Segment Open

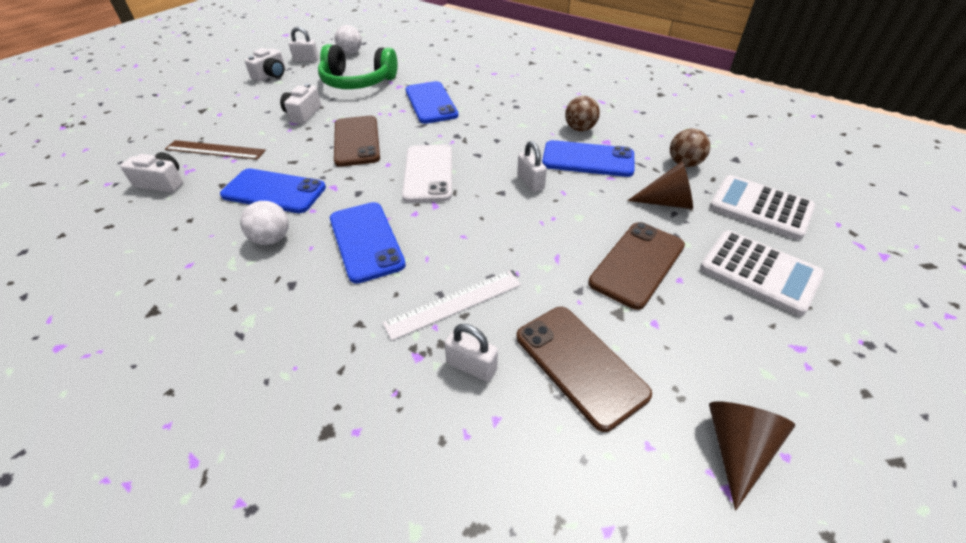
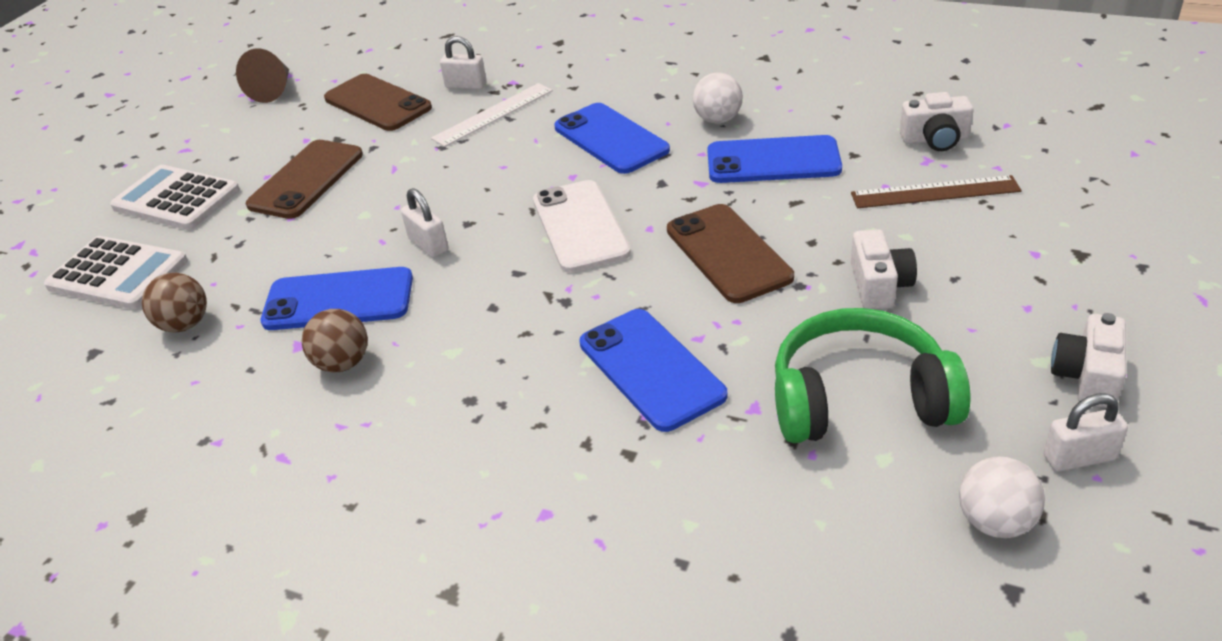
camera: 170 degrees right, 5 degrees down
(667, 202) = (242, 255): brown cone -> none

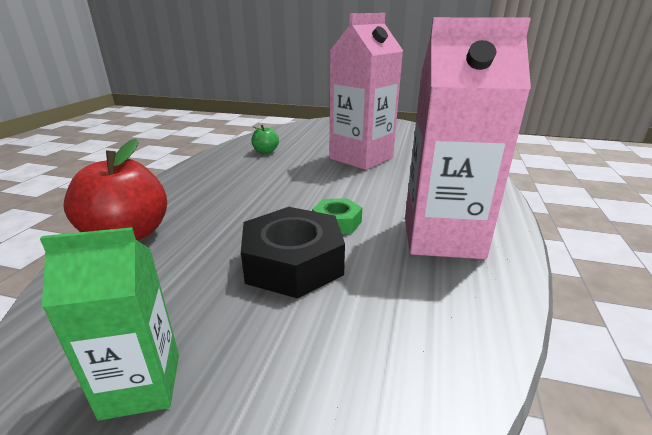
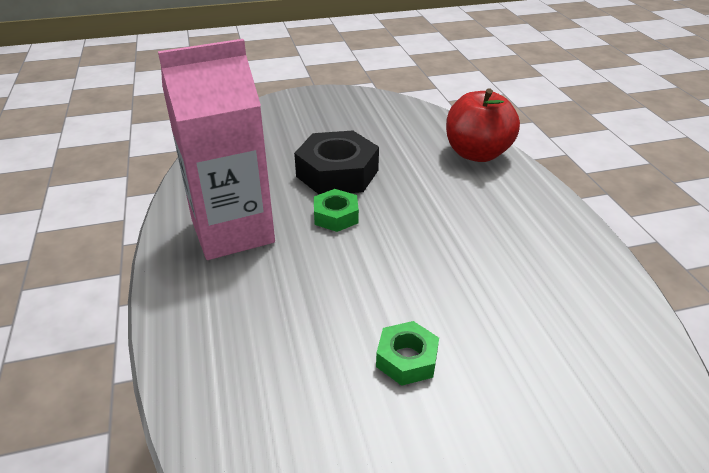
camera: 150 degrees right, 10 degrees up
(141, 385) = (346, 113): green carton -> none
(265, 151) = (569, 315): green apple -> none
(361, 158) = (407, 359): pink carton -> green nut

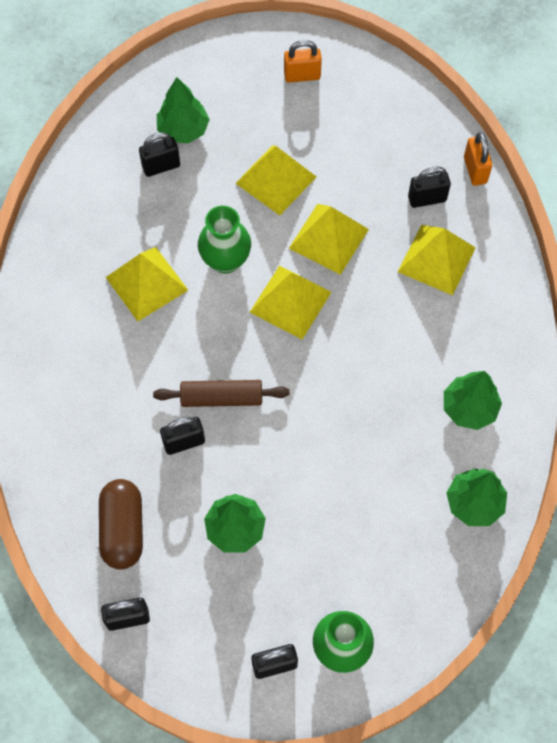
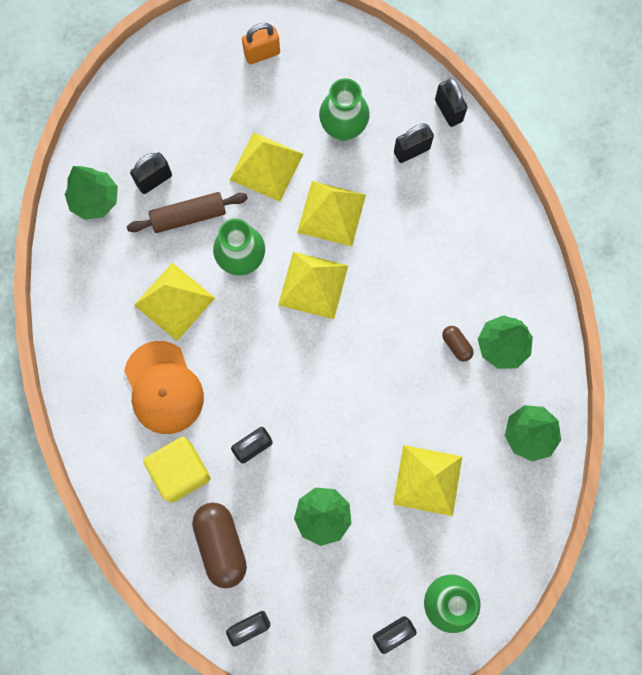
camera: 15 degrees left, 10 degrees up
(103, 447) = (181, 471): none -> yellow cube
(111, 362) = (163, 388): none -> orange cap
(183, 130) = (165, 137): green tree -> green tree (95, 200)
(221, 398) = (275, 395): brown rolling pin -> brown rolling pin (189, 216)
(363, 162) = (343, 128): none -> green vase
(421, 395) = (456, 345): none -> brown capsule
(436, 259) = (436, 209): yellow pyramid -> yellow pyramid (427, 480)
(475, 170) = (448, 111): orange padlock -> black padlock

Segment Closed

### Assignment
For each line above that contains "yellow", make a copy.

### Finished exercise
(103, 447) = (181, 471): none -> yellow cube
(436, 259) = (436, 209): yellow pyramid -> yellow pyramid (427, 480)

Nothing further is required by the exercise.